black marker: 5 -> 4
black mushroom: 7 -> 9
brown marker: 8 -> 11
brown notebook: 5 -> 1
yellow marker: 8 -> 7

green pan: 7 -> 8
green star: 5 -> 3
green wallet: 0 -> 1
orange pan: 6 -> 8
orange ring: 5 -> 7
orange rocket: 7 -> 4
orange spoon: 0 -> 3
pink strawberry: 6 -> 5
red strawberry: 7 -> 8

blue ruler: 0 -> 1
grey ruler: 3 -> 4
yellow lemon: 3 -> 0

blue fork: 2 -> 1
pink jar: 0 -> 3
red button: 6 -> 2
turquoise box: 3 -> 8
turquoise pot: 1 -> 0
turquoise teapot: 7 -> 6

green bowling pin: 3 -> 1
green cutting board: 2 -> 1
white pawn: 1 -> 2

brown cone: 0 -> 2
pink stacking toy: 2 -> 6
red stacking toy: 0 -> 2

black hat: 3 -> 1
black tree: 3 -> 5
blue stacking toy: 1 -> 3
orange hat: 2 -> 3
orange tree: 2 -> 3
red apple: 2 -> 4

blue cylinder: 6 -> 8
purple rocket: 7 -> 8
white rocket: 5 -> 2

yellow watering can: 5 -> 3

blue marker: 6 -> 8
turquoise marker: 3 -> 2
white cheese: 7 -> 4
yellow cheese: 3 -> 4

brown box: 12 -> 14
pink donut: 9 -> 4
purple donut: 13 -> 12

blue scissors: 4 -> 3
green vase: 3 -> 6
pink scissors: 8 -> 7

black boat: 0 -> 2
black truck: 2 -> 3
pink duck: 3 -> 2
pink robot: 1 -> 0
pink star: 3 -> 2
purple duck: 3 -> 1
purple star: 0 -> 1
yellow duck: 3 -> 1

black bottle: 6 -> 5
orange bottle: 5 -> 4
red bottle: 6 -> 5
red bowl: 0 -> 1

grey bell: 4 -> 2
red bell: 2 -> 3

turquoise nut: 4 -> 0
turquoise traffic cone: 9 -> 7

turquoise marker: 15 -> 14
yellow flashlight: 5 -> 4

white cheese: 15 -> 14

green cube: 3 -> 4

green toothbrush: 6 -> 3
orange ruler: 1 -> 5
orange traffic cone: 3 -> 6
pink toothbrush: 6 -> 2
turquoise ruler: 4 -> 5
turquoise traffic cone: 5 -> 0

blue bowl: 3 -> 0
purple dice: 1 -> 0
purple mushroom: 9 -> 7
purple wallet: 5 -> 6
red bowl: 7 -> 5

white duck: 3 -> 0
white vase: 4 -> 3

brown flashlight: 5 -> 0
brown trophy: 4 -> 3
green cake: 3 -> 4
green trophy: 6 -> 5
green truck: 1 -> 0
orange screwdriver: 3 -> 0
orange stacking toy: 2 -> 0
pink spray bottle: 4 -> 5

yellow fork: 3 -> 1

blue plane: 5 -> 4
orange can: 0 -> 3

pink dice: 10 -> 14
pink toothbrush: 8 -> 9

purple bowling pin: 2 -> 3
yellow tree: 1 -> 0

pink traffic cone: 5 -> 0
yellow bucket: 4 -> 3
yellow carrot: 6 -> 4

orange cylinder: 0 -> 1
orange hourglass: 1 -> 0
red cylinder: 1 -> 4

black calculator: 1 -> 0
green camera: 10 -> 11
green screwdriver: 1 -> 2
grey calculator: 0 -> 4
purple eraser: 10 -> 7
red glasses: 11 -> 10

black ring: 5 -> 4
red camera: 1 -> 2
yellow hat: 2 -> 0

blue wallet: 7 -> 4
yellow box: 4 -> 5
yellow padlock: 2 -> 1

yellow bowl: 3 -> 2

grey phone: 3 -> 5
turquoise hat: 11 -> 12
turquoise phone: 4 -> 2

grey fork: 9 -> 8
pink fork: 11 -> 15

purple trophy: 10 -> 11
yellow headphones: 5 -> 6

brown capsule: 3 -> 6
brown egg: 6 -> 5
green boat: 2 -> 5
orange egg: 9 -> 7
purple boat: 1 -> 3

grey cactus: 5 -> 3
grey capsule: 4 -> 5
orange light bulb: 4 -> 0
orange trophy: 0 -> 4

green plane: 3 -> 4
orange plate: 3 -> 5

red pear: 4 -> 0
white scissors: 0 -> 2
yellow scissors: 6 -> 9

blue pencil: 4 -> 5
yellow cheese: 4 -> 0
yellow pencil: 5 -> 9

------------------------------------------------------------

■ **Exercise**
Among the records above, a stretch begins at the line containing "red stacking toy: 0 -> 2" and ends at the line containing "black bottle: 6 -> 5". Restate that stretch word for word, and nothing else.

■ **Worked solution**
red stacking toy: 0 -> 2

black hat: 3 -> 1
black tree: 3 -> 5
blue stacking toy: 1 -> 3
orange hat: 2 -> 3
orange tree: 2 -> 3
red apple: 2 -> 4

blue cylinder: 6 -> 8
purple rocket: 7 -> 8
white rocket: 5 -> 2

yellow watering can: 5 -> 3

blue marker: 6 -> 8
turquoise marker: 3 -> 2
white cheese: 7 -> 4
yellow cheese: 3 -> 4

brown box: 12 -> 14
pink donut: 9 -> 4
purple donut: 13 -> 12

blue scissors: 4 -> 3
green vase: 3 -> 6
pink scissors: 8 -> 7

black boat: 0 -> 2
black truck: 2 -> 3
pink duck: 3 -> 2
pink robot: 1 -> 0
pink star: 3 -> 2
purple duck: 3 -> 1
purple star: 0 -> 1
yellow duck: 3 -> 1

black bottle: 6 -> 5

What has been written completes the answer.